ASSIGNED TASK: Your answer should be the complete set of entries, transcribed exactly.

[Entries taken from a collection]
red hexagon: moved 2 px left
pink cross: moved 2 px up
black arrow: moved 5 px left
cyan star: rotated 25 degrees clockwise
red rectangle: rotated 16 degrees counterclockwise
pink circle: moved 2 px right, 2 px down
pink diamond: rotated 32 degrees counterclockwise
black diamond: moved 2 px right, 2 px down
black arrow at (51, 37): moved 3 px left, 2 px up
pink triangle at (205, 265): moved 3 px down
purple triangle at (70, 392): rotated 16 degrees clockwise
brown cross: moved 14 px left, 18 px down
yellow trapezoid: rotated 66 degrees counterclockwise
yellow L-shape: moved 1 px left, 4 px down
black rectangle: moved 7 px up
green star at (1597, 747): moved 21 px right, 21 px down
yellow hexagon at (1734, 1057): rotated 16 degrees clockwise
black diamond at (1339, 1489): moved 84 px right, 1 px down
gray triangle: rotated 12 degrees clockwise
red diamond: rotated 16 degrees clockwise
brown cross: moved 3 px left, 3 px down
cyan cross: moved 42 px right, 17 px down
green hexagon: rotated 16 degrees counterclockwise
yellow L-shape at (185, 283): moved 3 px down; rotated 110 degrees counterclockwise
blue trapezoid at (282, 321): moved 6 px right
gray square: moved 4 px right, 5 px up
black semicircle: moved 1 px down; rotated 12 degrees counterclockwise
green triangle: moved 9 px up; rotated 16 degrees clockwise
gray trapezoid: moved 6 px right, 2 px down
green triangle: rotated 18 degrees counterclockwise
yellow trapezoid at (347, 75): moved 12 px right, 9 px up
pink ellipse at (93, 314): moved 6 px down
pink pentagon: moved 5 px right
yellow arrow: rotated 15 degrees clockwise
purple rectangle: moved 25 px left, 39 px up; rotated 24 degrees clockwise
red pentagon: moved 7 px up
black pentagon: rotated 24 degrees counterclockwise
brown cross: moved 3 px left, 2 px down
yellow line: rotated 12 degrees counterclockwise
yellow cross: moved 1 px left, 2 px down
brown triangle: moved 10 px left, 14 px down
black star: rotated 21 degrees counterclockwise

YOUR SOLUTION:
red hexagon: moved 2 px left
pink cross: moved 2 px up
black arrow: moved 5 px left
cyan star: rotated 25 degrees clockwise
red rectangle: rotated 16 degrees counterclockwise
pink circle: moved 2 px right, 2 px down
pink diamond: rotated 32 degrees counterclockwise
black diamond: moved 2 px right, 2 px down
black arrow at (51, 37): moved 3 px left, 2 px up
pink triangle at (205, 265): moved 3 px down
purple triangle at (70, 392): rotated 16 degrees clockwise
brown cross: moved 14 px left, 18 px down
yellow trapezoid: rotated 66 degrees counterclockwise
yellow L-shape: moved 1 px left, 4 px down
black rectangle: moved 7 px up
green star at (1597, 747): moved 21 px right, 21 px down
yellow hexagon at (1734, 1057): rotated 16 degrees clockwise
black diamond at (1339, 1489): moved 84 px right, 1 px down
gray triangle: rotated 12 degrees clockwise
red diamond: rotated 16 degrees clockwise
brown cross: moved 3 px left, 3 px down
cyan cross: moved 42 px right, 17 px down
green hexagon: rotated 16 degrees counterclockwise
yellow L-shape at (185, 283): moved 3 px down; rotated 110 degrees counterclockwise
blue trapezoid at (282, 321): moved 6 px right
gray square: moved 4 px right, 5 px up
black semicircle: moved 1 px down; rotated 12 degrees counterclockwise
green triangle: moved 9 px up; rotated 16 degrees clockwise
gray trapezoid: moved 6 px right, 2 px down
green triangle: rotated 18 degrees counterclockwise
yellow trapezoid at (347, 75): moved 12 px right, 9 px up
pink ellipse at (93, 314): moved 6 px down
pink pentagon: moved 5 px right
yellow arrow: rotated 15 degrees clockwise
purple rectangle: moved 25 px left, 39 px up; rotated 24 degrees clockwise
red pentagon: moved 7 px up
black pentagon: rotated 24 degrees counterclockwise
brown cross: moved 3 px left, 2 px down
yellow line: rotated 12 degrees counterclockwise
yellow cross: moved 1 px left, 2 px down
brown triangle: moved 10 px left, 14 px down
black star: rotated 21 degrees counterclockwise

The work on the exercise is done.